- [DATA EXTRACT]:
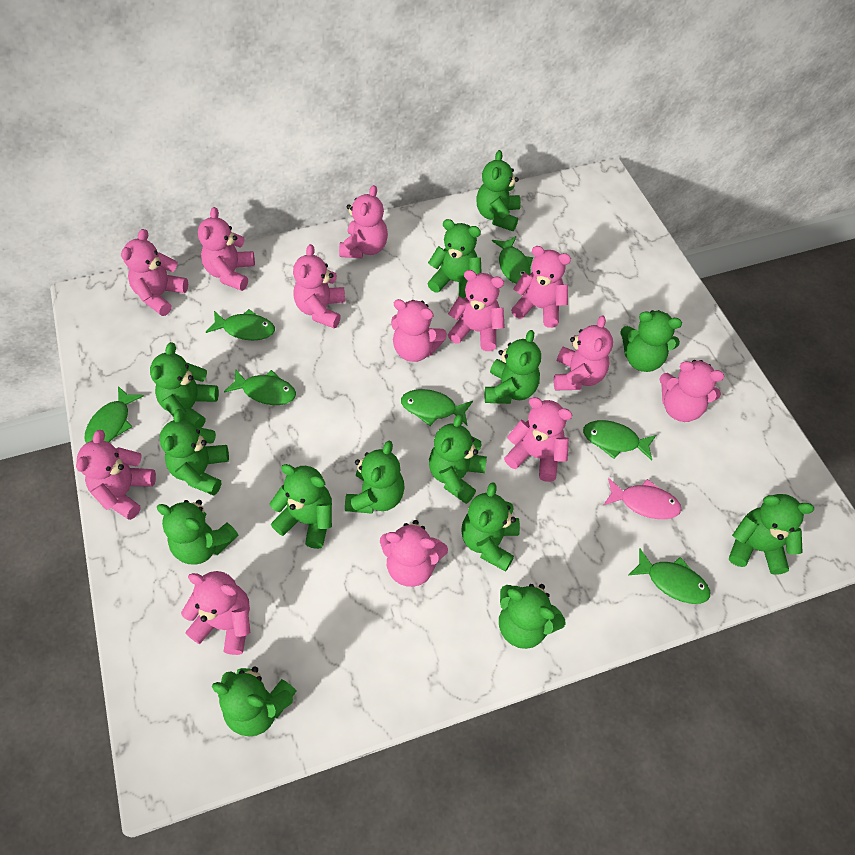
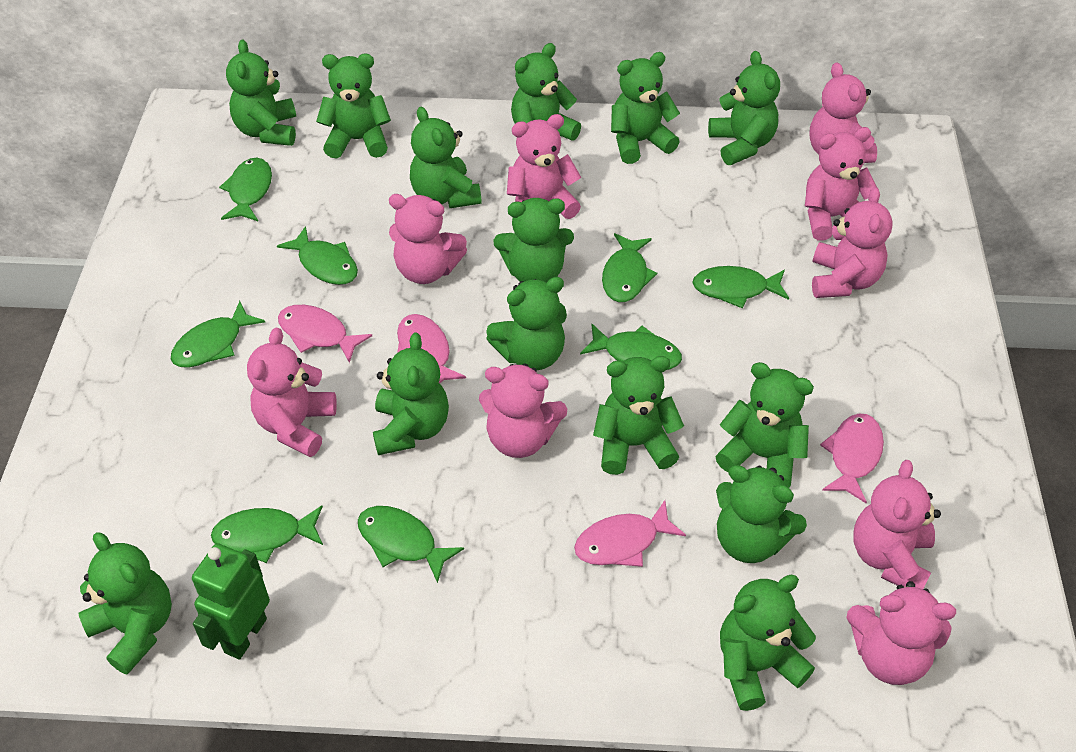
green fish: 7 -> 8
green robot: 0 -> 1
pink fish: 1 -> 4
pink teddy bear: 13 -> 9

- [PROBLEM REQUIREMENTS]: Using the material above, return every line exactly as it appears, minus the pictures.

- [EXPECTED OUTPUT]:
green fish: 7 -> 8
green robot: 0 -> 1
pink fish: 1 -> 4
pink teddy bear: 13 -> 9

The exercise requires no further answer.